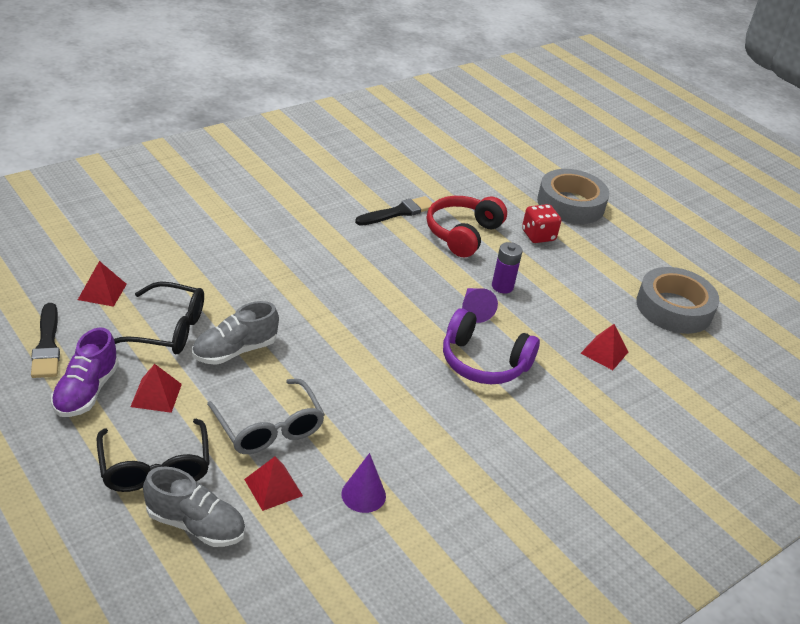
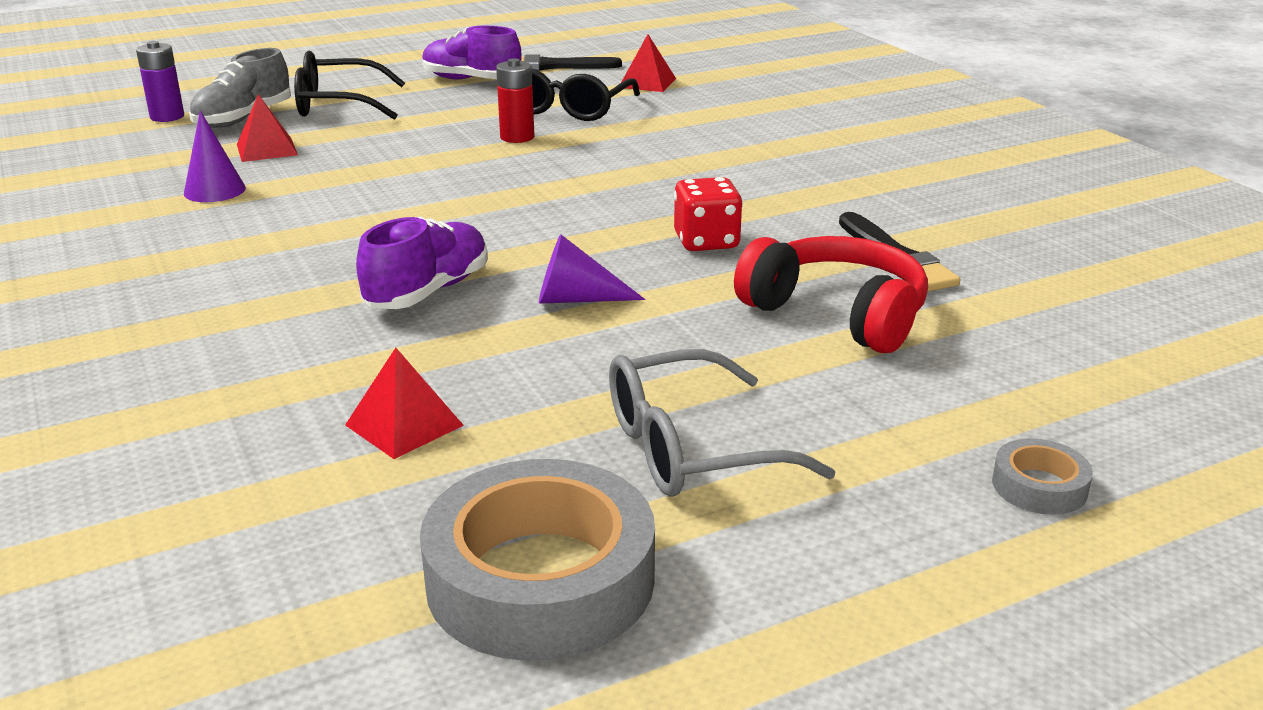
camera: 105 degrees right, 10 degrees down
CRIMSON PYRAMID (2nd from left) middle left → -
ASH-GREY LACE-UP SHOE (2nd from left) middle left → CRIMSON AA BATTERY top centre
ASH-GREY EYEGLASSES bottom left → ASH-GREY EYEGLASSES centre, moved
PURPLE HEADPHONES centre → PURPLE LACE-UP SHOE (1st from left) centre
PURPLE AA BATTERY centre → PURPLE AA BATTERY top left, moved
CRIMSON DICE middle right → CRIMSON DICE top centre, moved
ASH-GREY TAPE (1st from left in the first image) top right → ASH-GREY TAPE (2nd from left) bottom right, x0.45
==
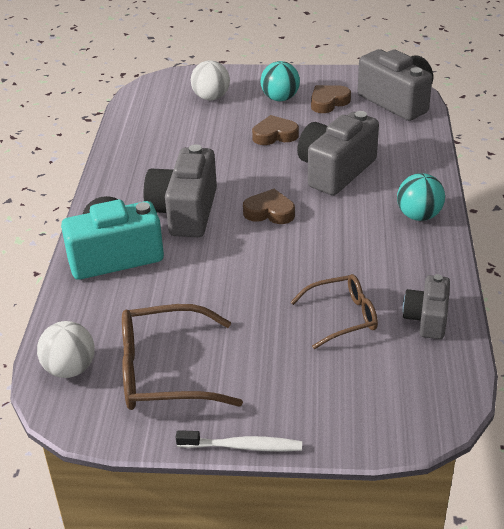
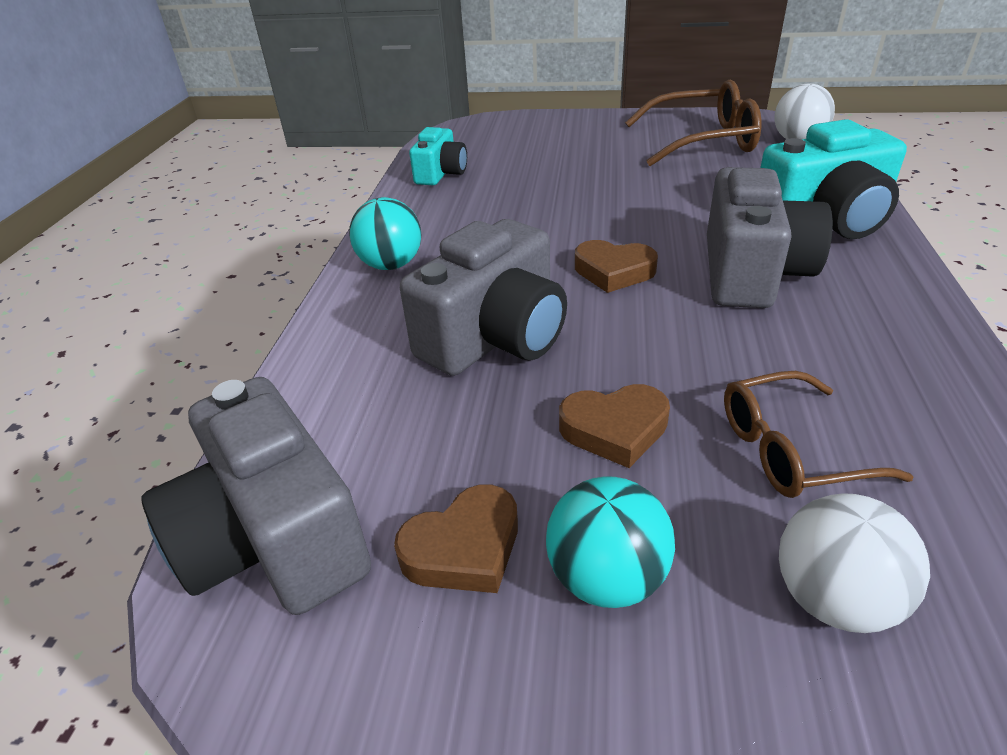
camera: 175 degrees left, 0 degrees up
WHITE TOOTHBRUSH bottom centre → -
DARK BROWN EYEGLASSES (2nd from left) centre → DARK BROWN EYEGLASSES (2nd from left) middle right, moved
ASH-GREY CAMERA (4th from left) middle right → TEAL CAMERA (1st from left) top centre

Task details:
Where a line in the listing above includes the string "EYEGLASSES", copy that line.

Task output:
ASH-GREY EYEGLASSES bottom left → ASH-GREY EYEGLASSES centre, moved
DARK BROWN EYEGLASSES (2nd from left) centre → DARK BROWN EYEGLASSES (2nd from left) middle right, moved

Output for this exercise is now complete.